(Image sets with object changes)
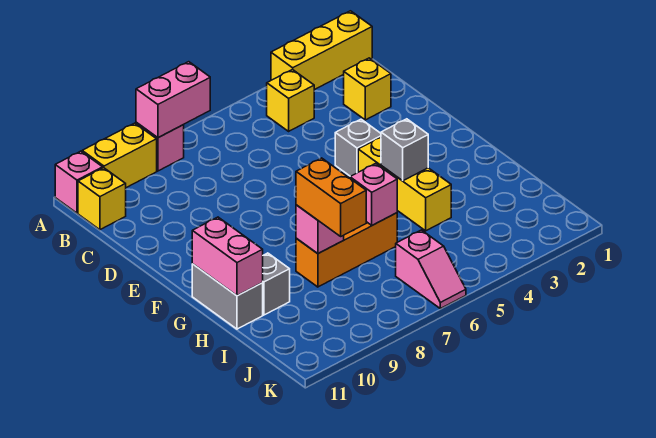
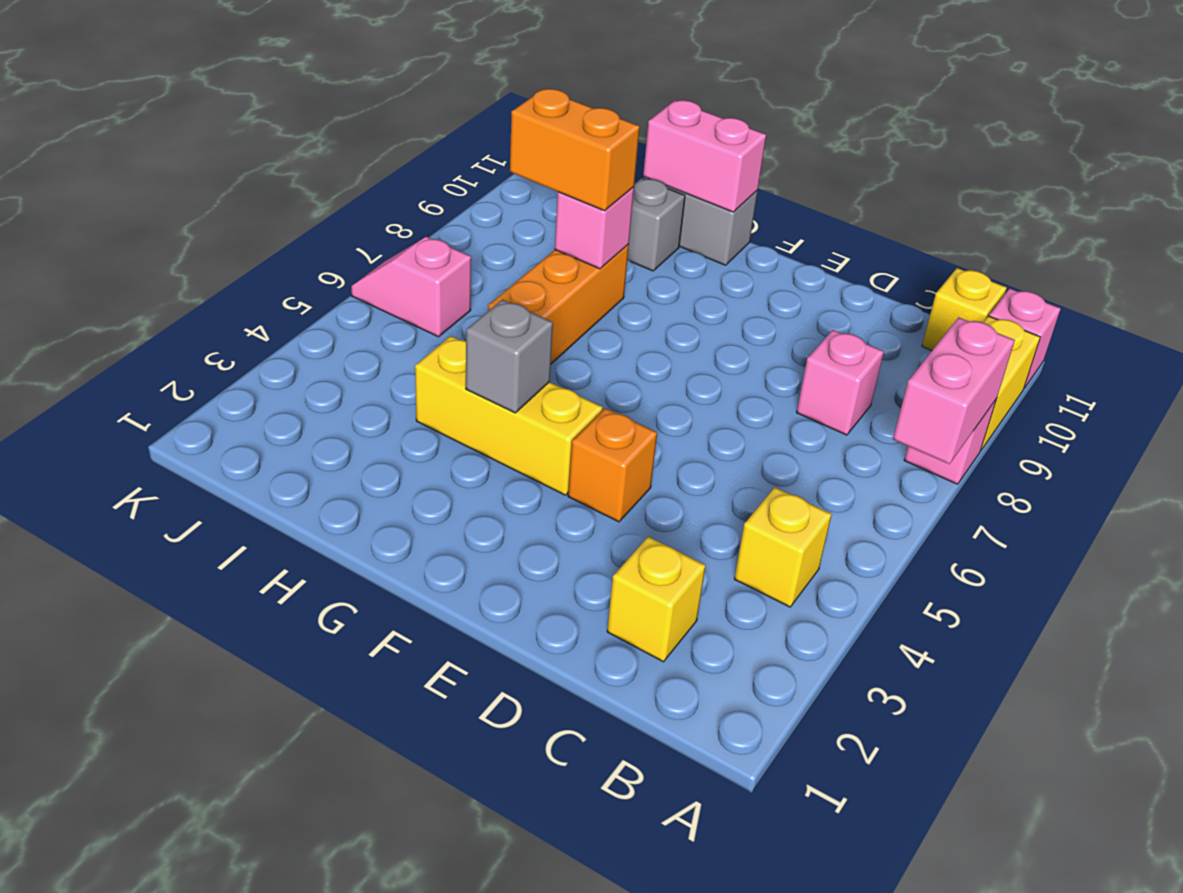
yellow brick A1:A3 level 1 -> none
grey brick E4 level 1 -> orange brick E4 level 1
pink brick H6 level 2 -> pink brick C8 level 1

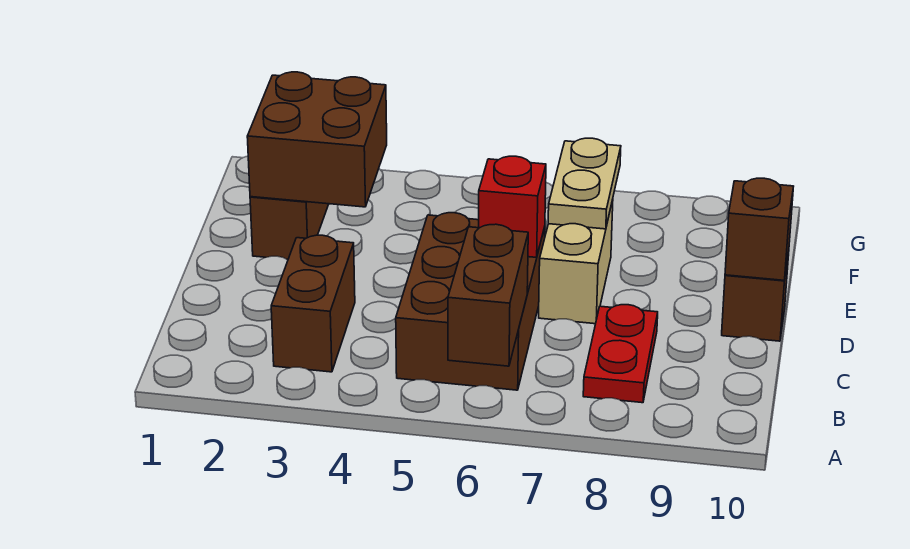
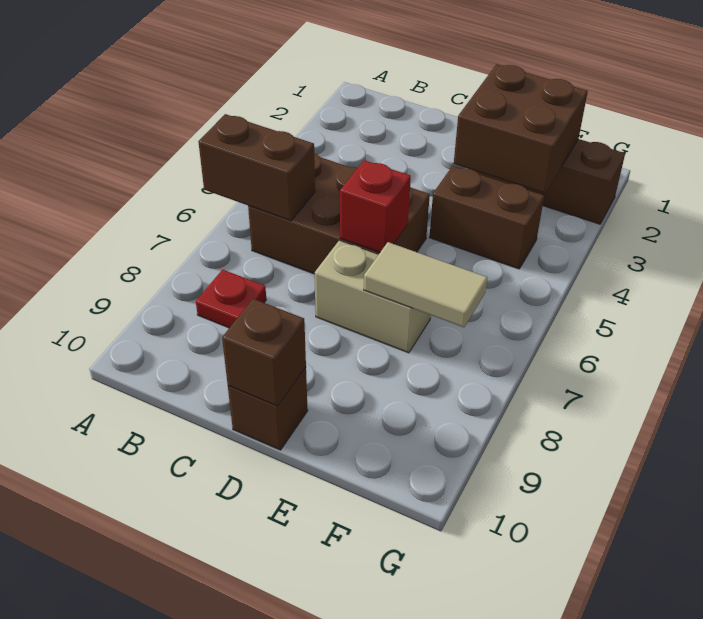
brown brick B3:C3 level 1 -> brown brick E4:F4 level 1
red plate B8:C8 level 1 -> red plate B8 level 1
tan plate E7:F7 level 2 -> tan tile E7:F7 level 2

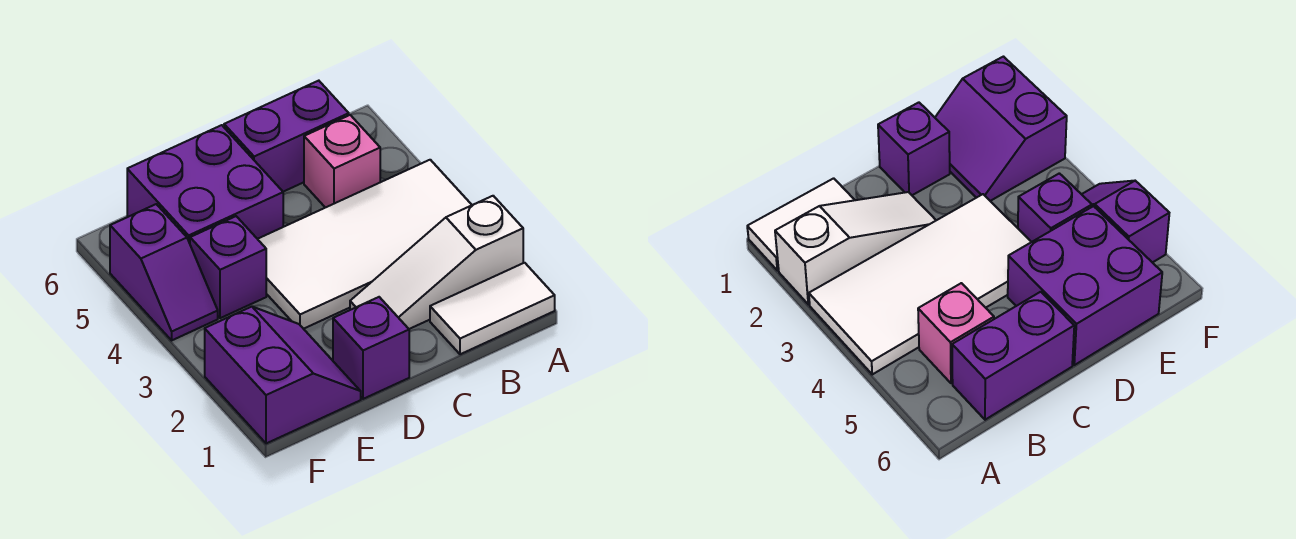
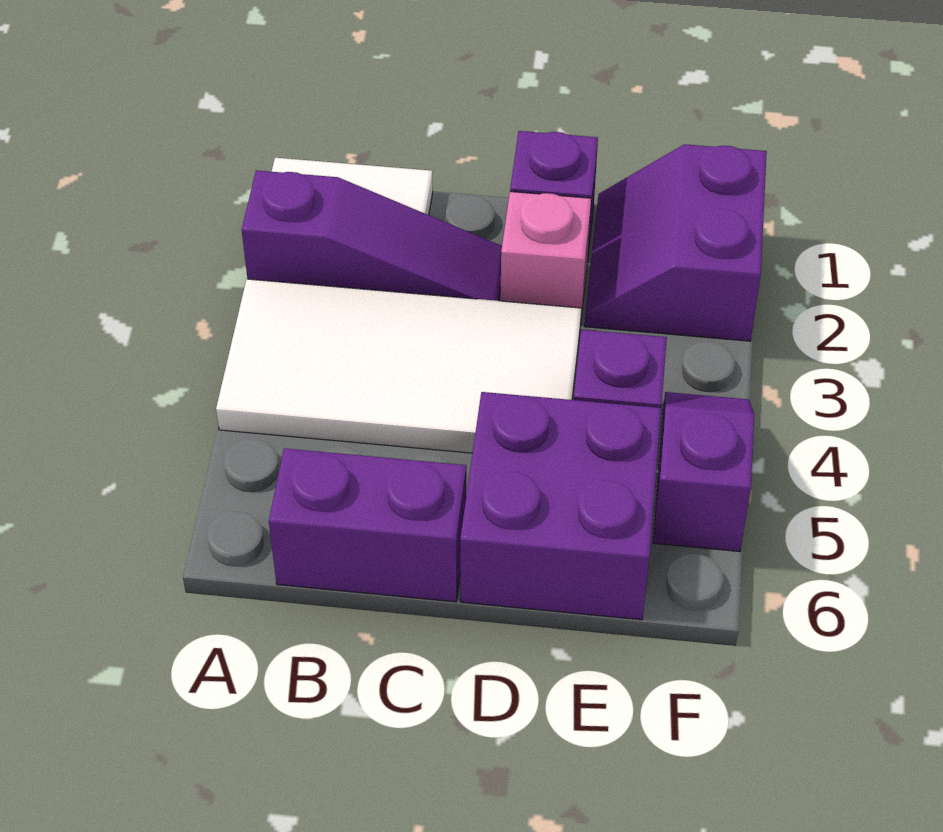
white slope A2:C2 level 1 top A -> purple slope A2:C2 level 1 top A
pink brick B5 level 1 -> pink brick D2 level 1

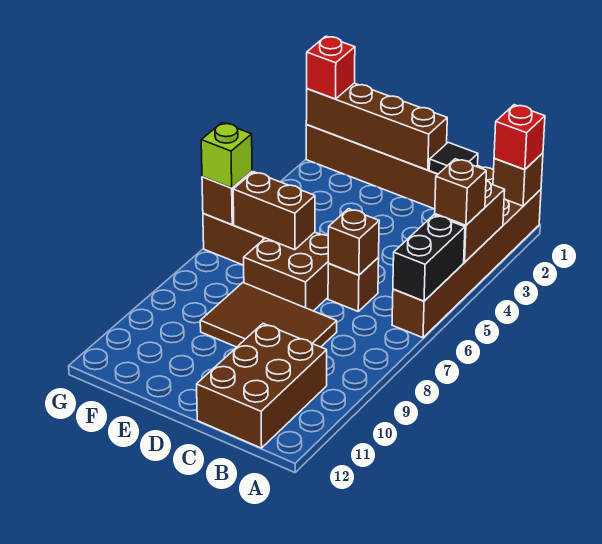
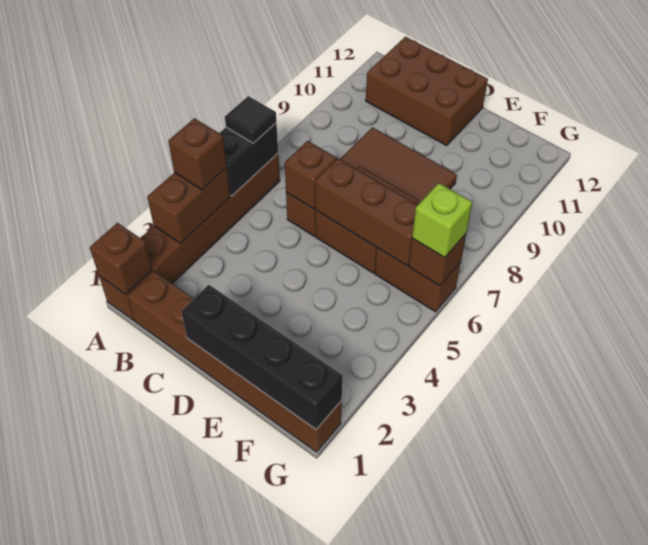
red brick A1 level 3 -> none
brown brick B10:C12 level 1 -> brown brick B11:D12 level 1
black tile C1 level 2 -> black tile A6 level 3
brown brick D1:G1 level 2 -> black brick D1:G1 level 2
brown brick E6:F6 level 2 -> brown brick D6:F6 level 2
red brick G1 level 3 -> none

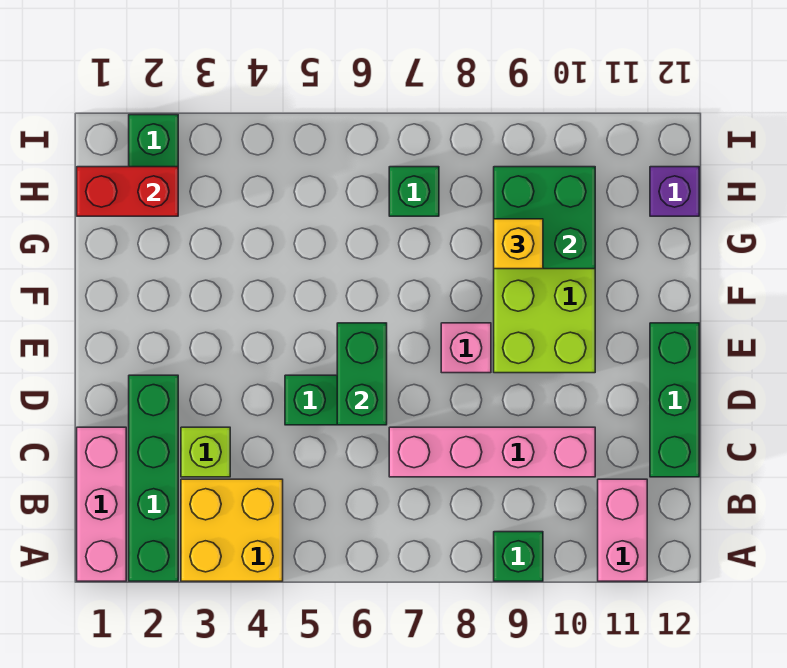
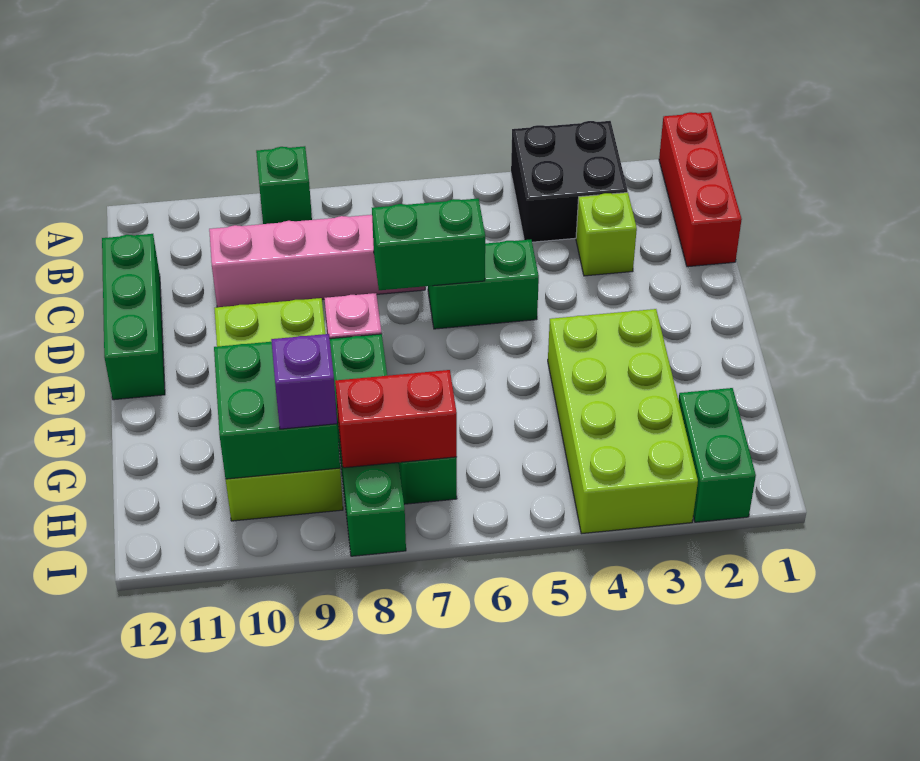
pink brick A1:C1 level 1 -> red brick A1:C1 level 1
green brick A2:D2 level 1 -> green brick F8:I8 level 1
yellow brick A3:B4 level 1 -> black brick A3:B4 level 1
pink brick A11:B11 level 1 -> none
green brick D6:E6 level 2 -> green brick D6:D7 level 2
none -> lime brick F3:I4 level 1
yellow brick G9 level 3 -> none
red brick H1:H2 level 2 -> red brick H7:H8 level 2
purple brick H12 level 1 -> purple brick H9 level 3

## WHAT THIS TASK INVOLVES
Every line above should be returned word for word, with the pictures left behind.

## WRITTEN ANSWER
yellow brick A1:A3 level 1 -> none
grey brick E4 level 1 -> orange brick E4 level 1
pink brick H6 level 2 -> pink brick C8 level 1

brown brick B3:C3 level 1 -> brown brick E4:F4 level 1
red plate B8:C8 level 1 -> red plate B8 level 1
tan plate E7:F7 level 2 -> tan tile E7:F7 level 2

white slope A2:C2 level 1 top A -> purple slope A2:C2 level 1 top A
pink brick B5 level 1 -> pink brick D2 level 1

red brick A1 level 3 -> none
brown brick B10:C12 level 1 -> brown brick B11:D12 level 1
black tile C1 level 2 -> black tile A6 level 3
brown brick D1:G1 level 2 -> black brick D1:G1 level 2
brown brick E6:F6 level 2 -> brown brick D6:F6 level 2
red brick G1 level 3 -> none

pink brick A1:C1 level 1 -> red brick A1:C1 level 1
green brick A2:D2 level 1 -> green brick F8:I8 level 1
yellow brick A3:B4 level 1 -> black brick A3:B4 level 1
pink brick A11:B11 level 1 -> none
green brick D6:E6 level 2 -> green brick D6:D7 level 2
none -> lime brick F3:I4 level 1
yellow brick G9 level 3 -> none
red brick H1:H2 level 2 -> red brick H7:H8 level 2
purple brick H12 level 1 -> purple brick H9 level 3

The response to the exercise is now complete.